## DATA SUPPLIED
━━━━━━

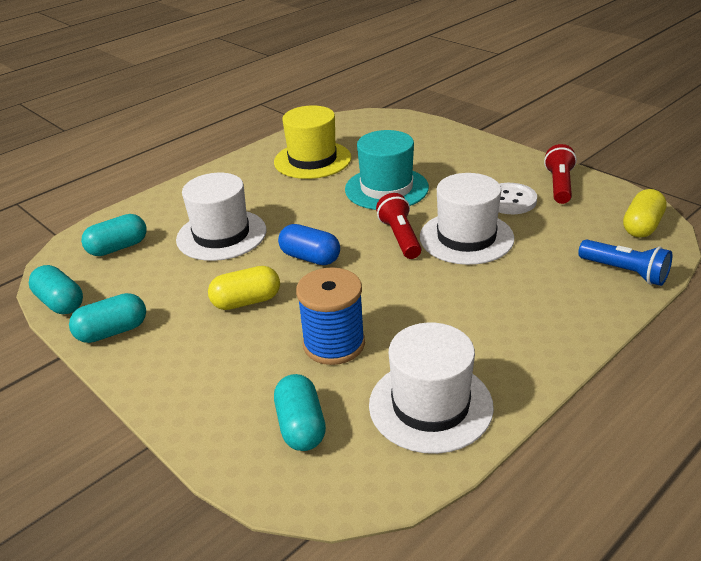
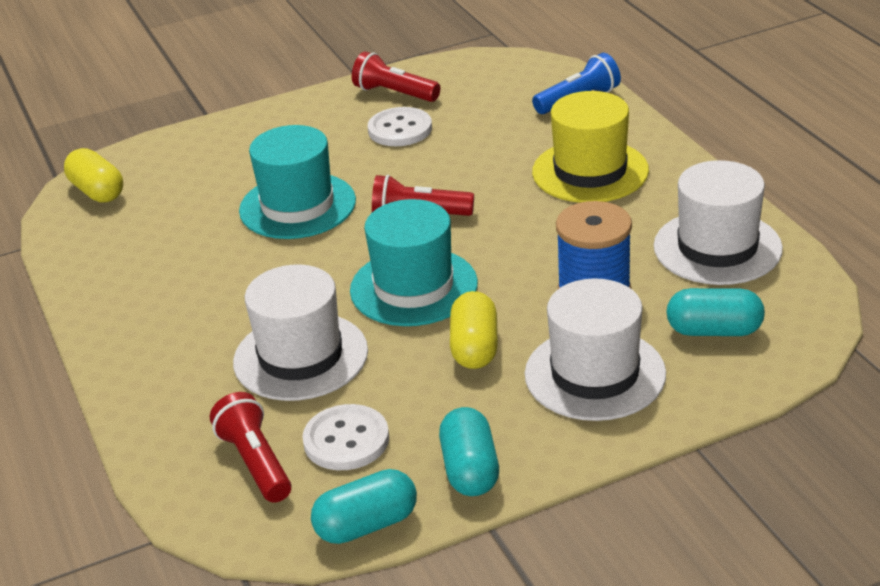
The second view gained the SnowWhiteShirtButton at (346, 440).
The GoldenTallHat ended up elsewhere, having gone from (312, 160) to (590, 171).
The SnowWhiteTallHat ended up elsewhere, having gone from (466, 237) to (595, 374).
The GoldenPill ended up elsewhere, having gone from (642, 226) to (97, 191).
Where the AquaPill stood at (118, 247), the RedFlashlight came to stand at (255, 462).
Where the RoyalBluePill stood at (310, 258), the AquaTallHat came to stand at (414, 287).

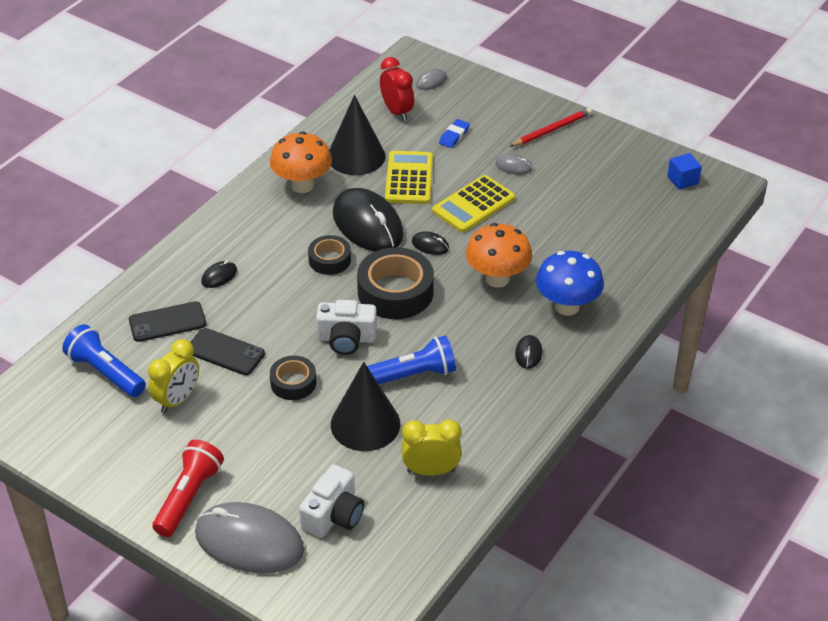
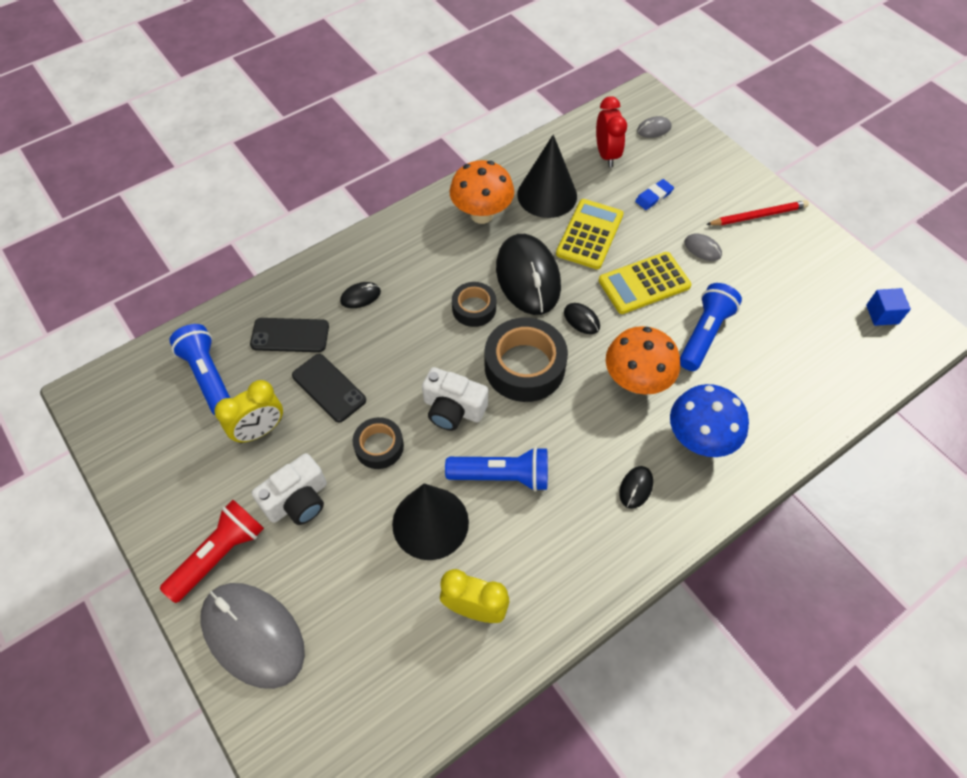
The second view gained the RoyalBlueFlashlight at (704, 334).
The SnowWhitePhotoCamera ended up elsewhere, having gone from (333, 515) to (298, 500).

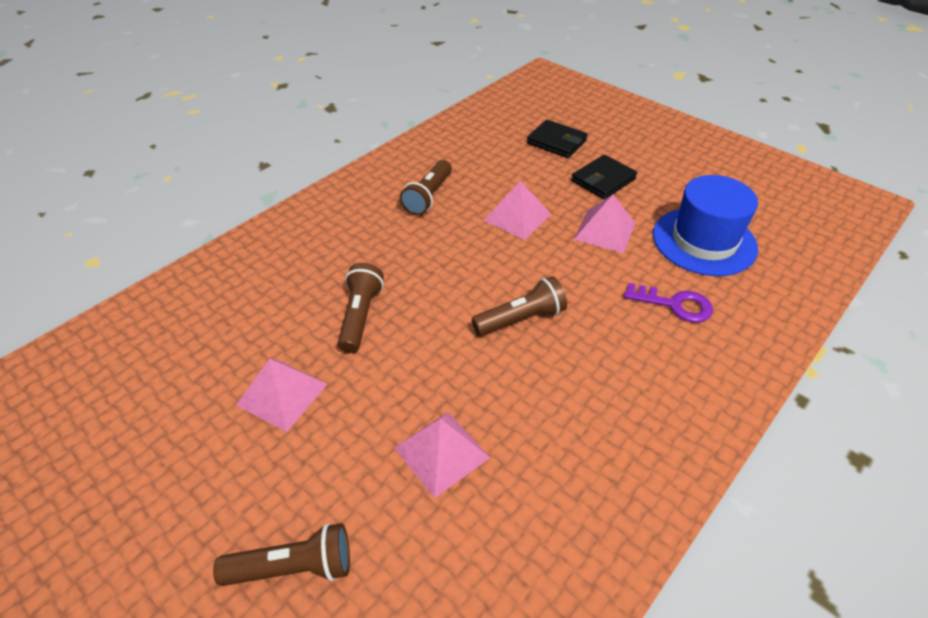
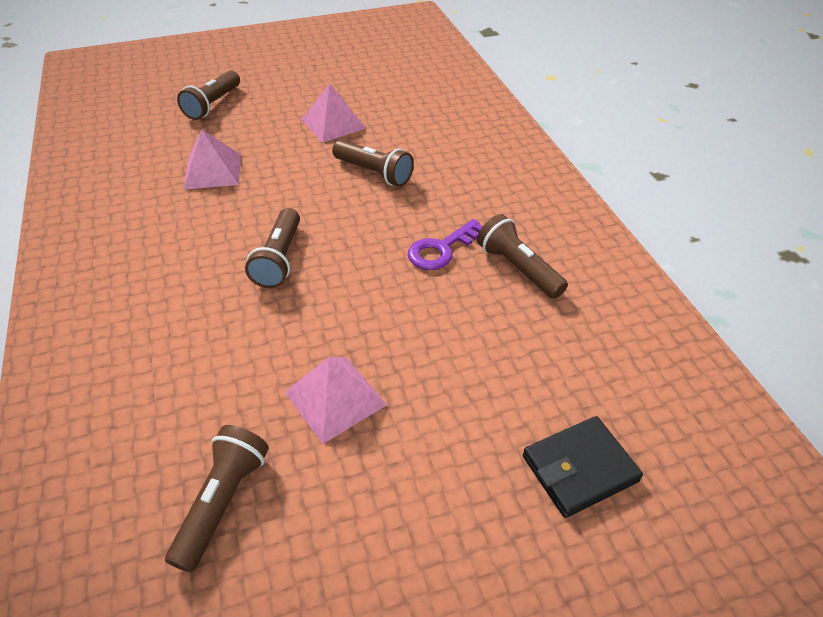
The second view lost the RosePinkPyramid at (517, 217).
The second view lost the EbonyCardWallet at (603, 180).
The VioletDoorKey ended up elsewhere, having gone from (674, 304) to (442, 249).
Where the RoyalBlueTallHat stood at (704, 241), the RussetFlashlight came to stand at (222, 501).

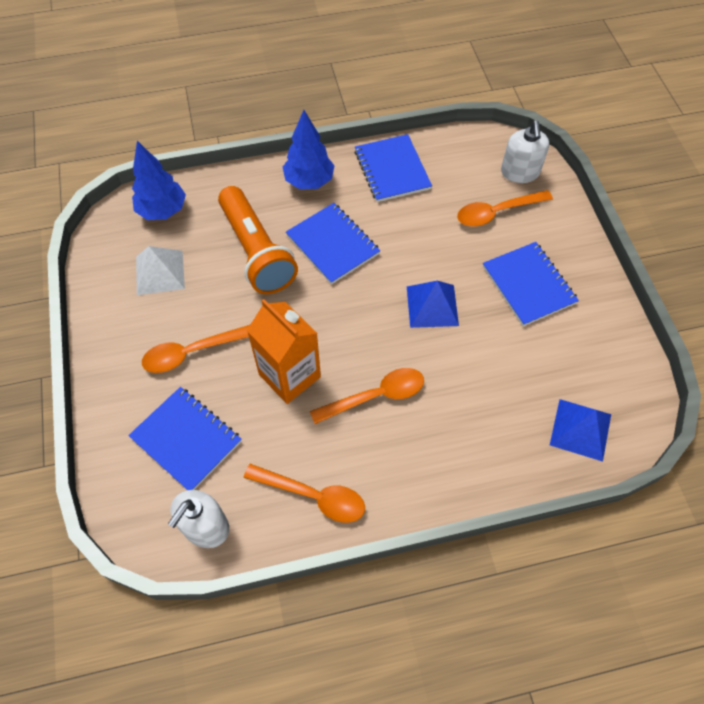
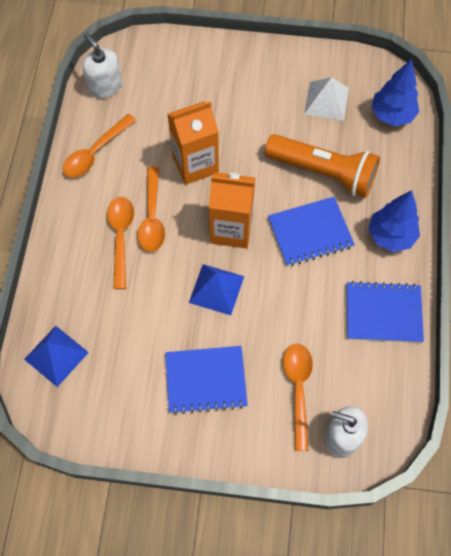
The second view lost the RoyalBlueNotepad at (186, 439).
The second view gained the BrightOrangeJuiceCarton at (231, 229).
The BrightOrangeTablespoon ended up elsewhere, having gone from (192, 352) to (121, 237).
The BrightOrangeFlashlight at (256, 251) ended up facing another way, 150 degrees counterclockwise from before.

━━━━━━

## DIRECTIONS FOR THIS TASK
Aside from its pictures, the listing must be given again in full, exactly as it appears.

## WRITTEN SOLUTION
The second view gained the SnowWhiteShirtButton at (346, 440).
The GoldenTallHat ended up elsewhere, having gone from (312, 160) to (590, 171).
The SnowWhiteTallHat ended up elsewhere, having gone from (466, 237) to (595, 374).
The GoldenPill ended up elsewhere, having gone from (642, 226) to (97, 191).
Where the AquaPill stood at (118, 247), the RedFlashlight came to stand at (255, 462).
Where the RoyalBluePill stood at (310, 258), the AquaTallHat came to stand at (414, 287).

The second view gained the RoyalBlueFlashlight at (704, 334).
The SnowWhitePhotoCamera ended up elsewhere, having gone from (333, 515) to (298, 500).

The second view lost the RosePinkPyramid at (517, 217).
The second view lost the EbonyCardWallet at (603, 180).
The VioletDoorKey ended up elsewhere, having gone from (674, 304) to (442, 249).
Where the RoyalBlueTallHat stood at (704, 241), the RussetFlashlight came to stand at (222, 501).

The second view lost the RoyalBlueNotepad at (186, 439).
The second view gained the BrightOrangeJuiceCarton at (231, 229).
The BrightOrangeTablespoon ended up elsewhere, having gone from (192, 352) to (121, 237).
The BrightOrangeFlashlight at (256, 251) ended up facing another way, 150 degrees counterclockwise from before.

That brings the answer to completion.